Object transformation records
Content starts

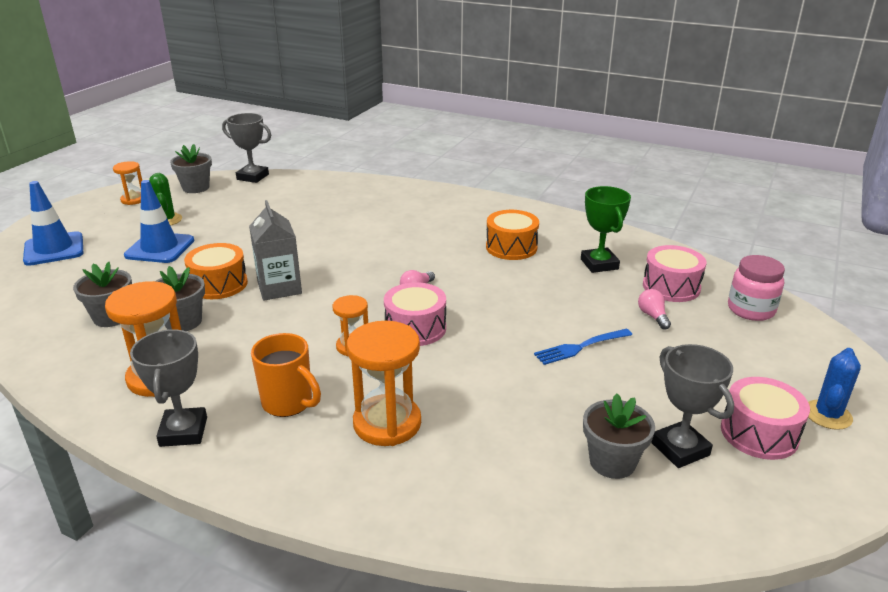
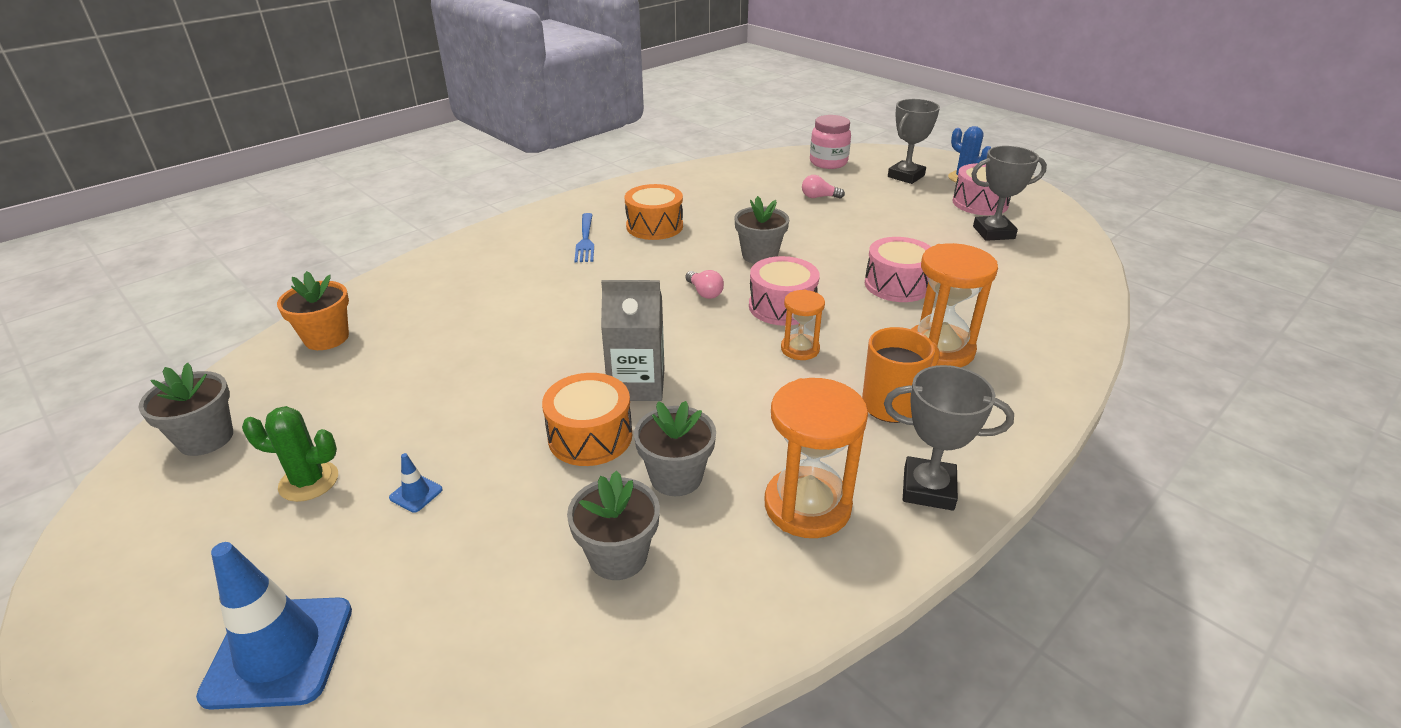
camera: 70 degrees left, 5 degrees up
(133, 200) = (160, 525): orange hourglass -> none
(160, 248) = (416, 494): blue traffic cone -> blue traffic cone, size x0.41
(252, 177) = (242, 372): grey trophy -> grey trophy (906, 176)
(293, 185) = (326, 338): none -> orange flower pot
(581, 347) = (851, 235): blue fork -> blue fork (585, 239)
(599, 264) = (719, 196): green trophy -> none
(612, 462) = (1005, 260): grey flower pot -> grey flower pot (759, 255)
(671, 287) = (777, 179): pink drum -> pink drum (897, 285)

Content ends
Content starts

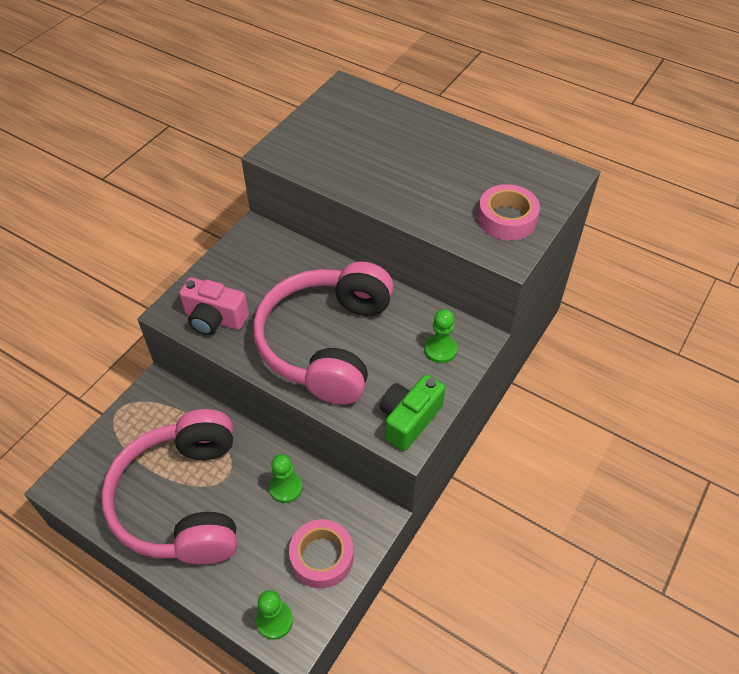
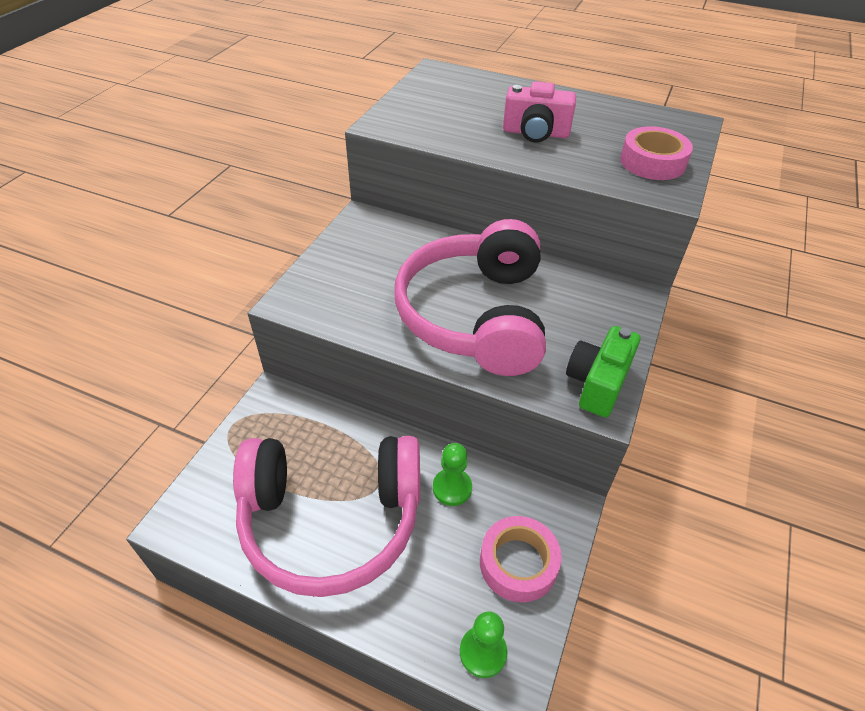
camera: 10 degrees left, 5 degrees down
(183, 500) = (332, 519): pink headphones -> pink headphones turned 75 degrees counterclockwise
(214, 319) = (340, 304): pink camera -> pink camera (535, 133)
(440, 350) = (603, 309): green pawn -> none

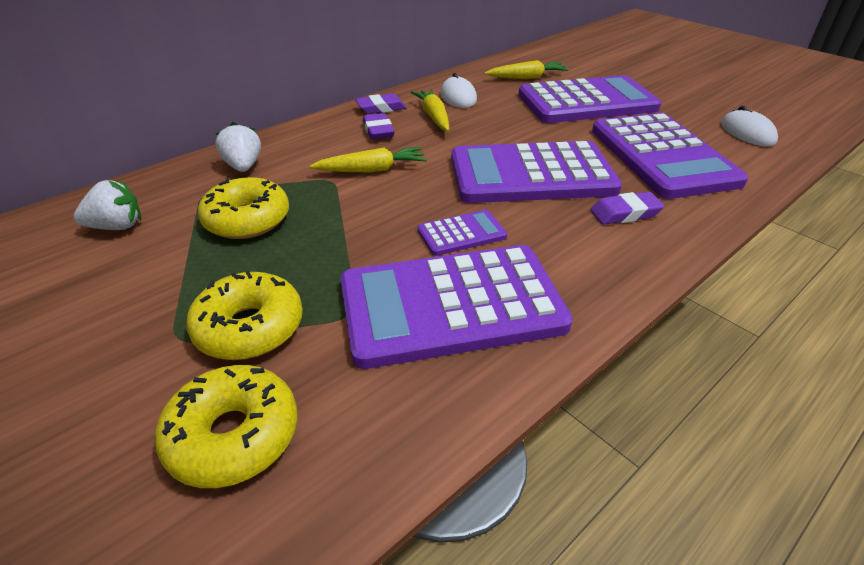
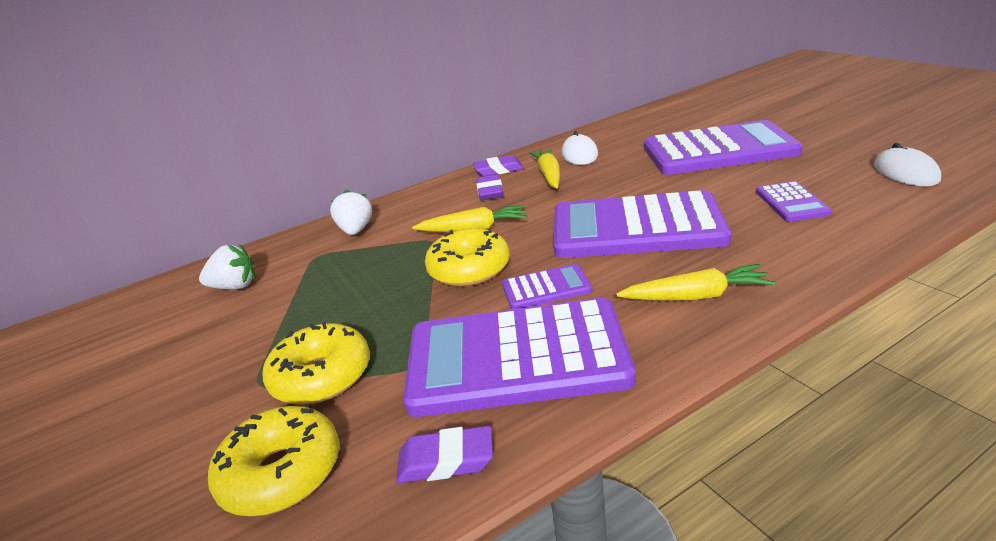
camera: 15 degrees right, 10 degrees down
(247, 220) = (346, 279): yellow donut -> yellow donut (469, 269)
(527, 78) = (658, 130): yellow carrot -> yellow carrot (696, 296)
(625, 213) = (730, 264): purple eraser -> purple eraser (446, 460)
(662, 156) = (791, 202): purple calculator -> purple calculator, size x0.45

Content ends

▶ [Action item]: Beginning at the line above that contains "(214, 319) = (340, 304): pink", repeat each line exactly through the one that contains "(662, 156) = (791, 202): purple", and leave out the pictures.

▶ [Written response]:
(214, 319) = (340, 304): pink camera -> pink camera (535, 133)
(440, 350) = (603, 309): green pawn -> none

camera: 15 degrees right, 10 degrees down
(247, 220) = (346, 279): yellow donut -> yellow donut (469, 269)
(527, 78) = (658, 130): yellow carrot -> yellow carrot (696, 296)
(625, 213) = (730, 264): purple eraser -> purple eraser (446, 460)
(662, 156) = (791, 202): purple calculator -> purple calculator, size x0.45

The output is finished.